Could you return every record below word for word, leaving out the pictures?
Data for review: Begin
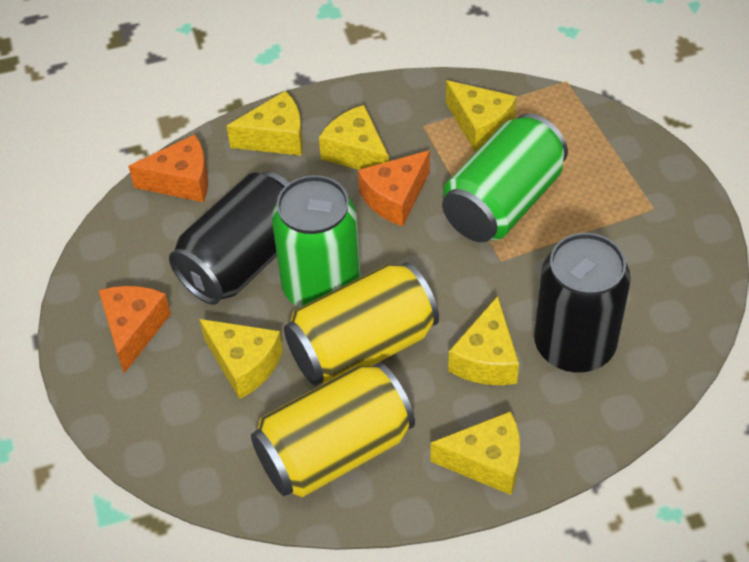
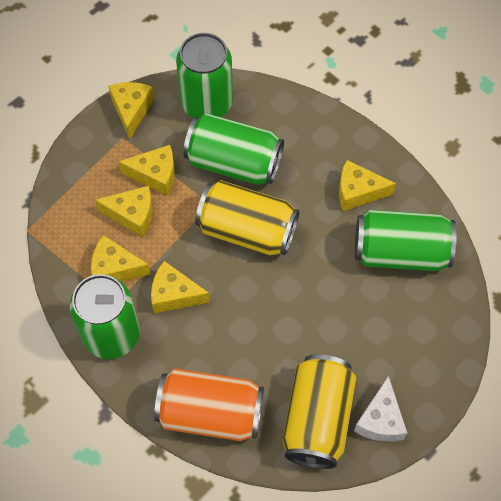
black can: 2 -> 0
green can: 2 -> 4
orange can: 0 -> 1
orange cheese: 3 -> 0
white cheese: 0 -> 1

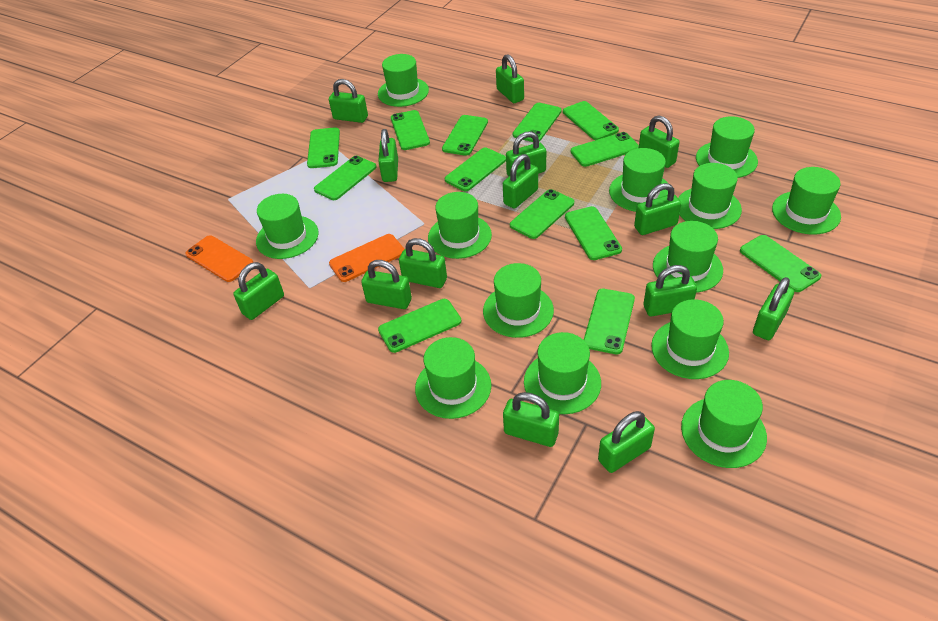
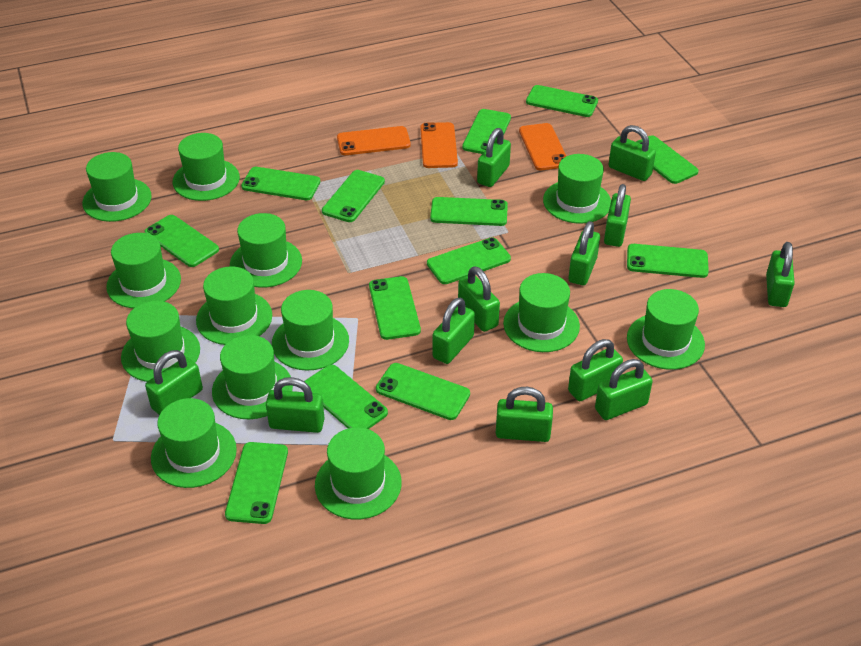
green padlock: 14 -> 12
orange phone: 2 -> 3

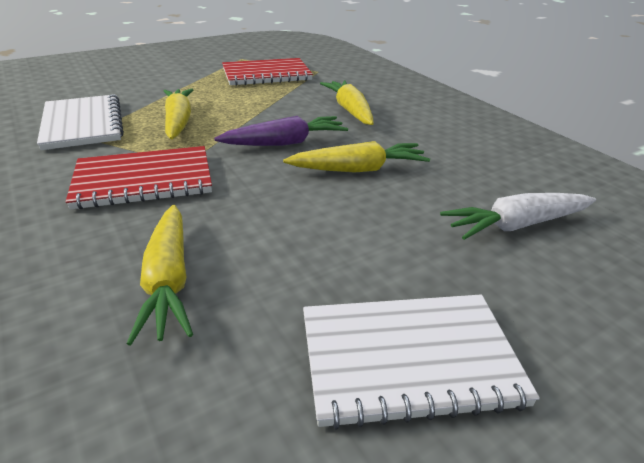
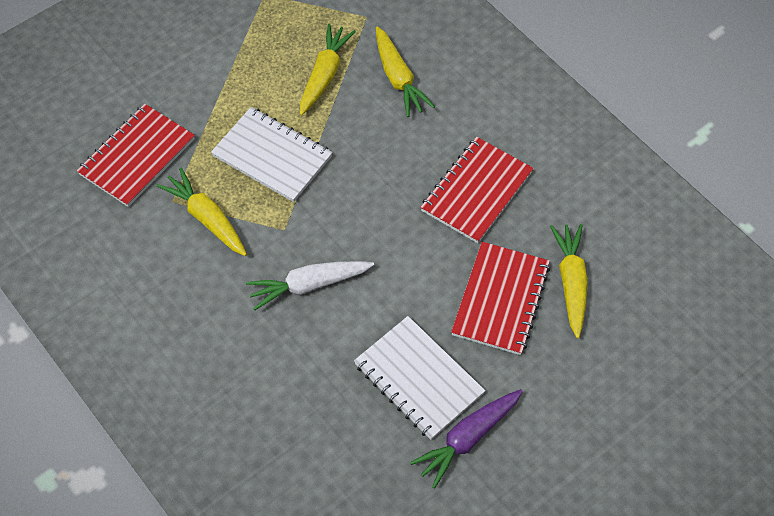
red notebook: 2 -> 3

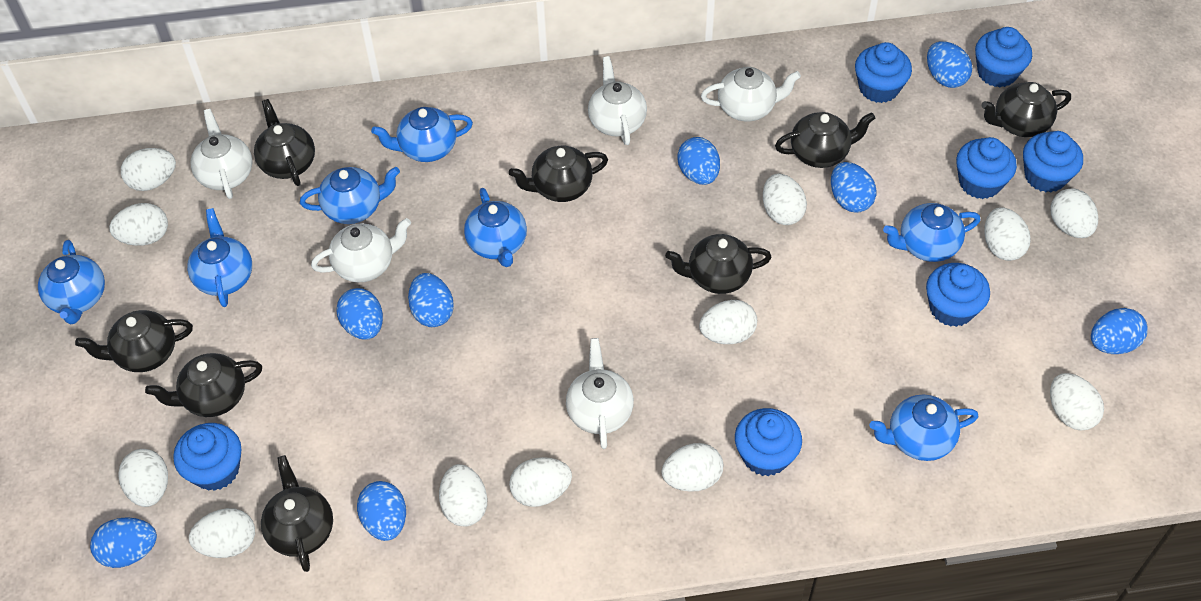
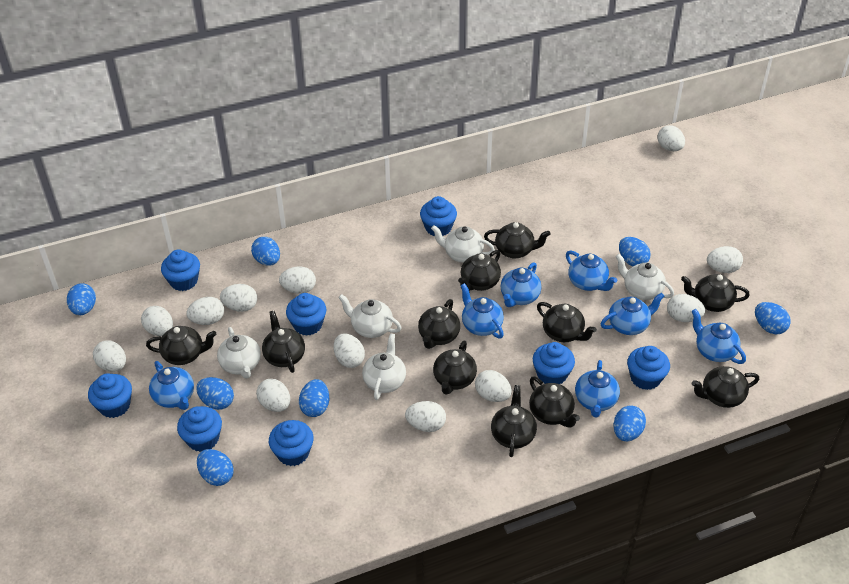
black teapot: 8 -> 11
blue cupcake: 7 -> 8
Data for review: End
Task result
black can: 2 -> 0
green can: 2 -> 4
orange can: 0 -> 1
orange cheese: 3 -> 0
white cheese: 0 -> 1

green padlock: 14 -> 12
orange phone: 2 -> 3

red notebook: 2 -> 3

black teapot: 8 -> 11
blue cupcake: 7 -> 8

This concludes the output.